◆ **Supplied material**:
▬▬▬▬▬▬▬▬▬▬
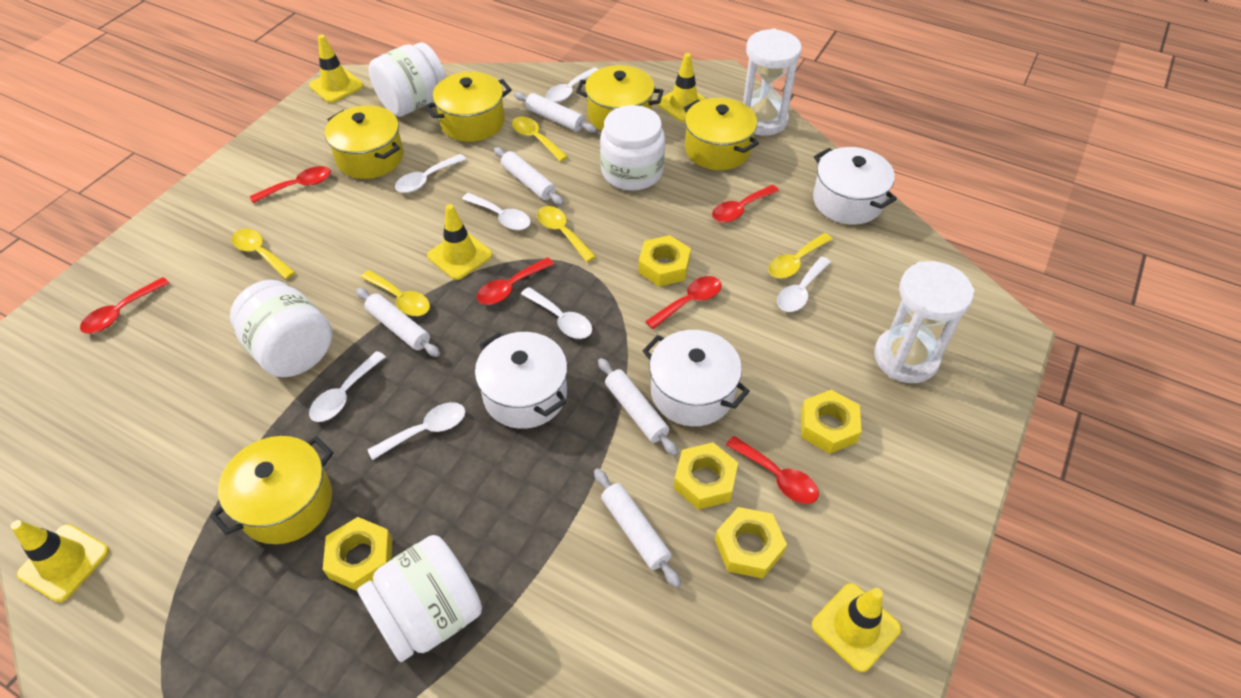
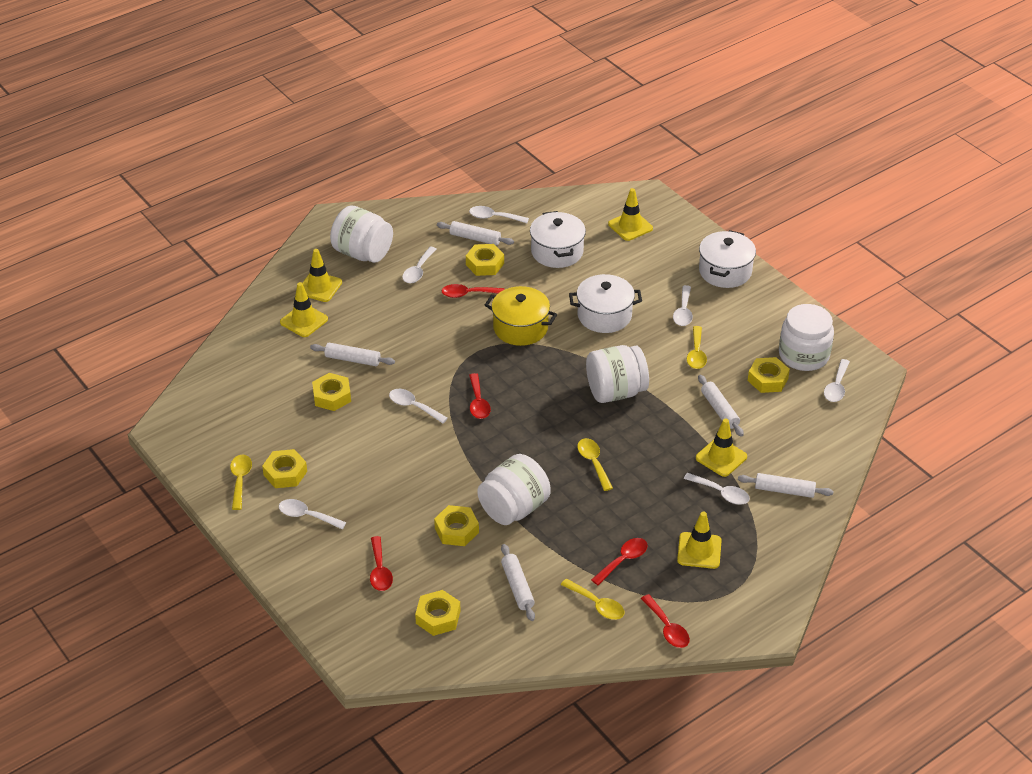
red spoon: 6 -> 5
white hourglass: 2 -> 0
yellow nut: 5 -> 6
yellow pot: 5 -> 1
yellow spoon: 5 -> 4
▬▬▬▬▬▬▬▬▬▬
◆ **Aim of the exercise**:
Among the lines above, find those holding the word "yellow" and state how many there are, number only.

◆ **Exercise solution**:
3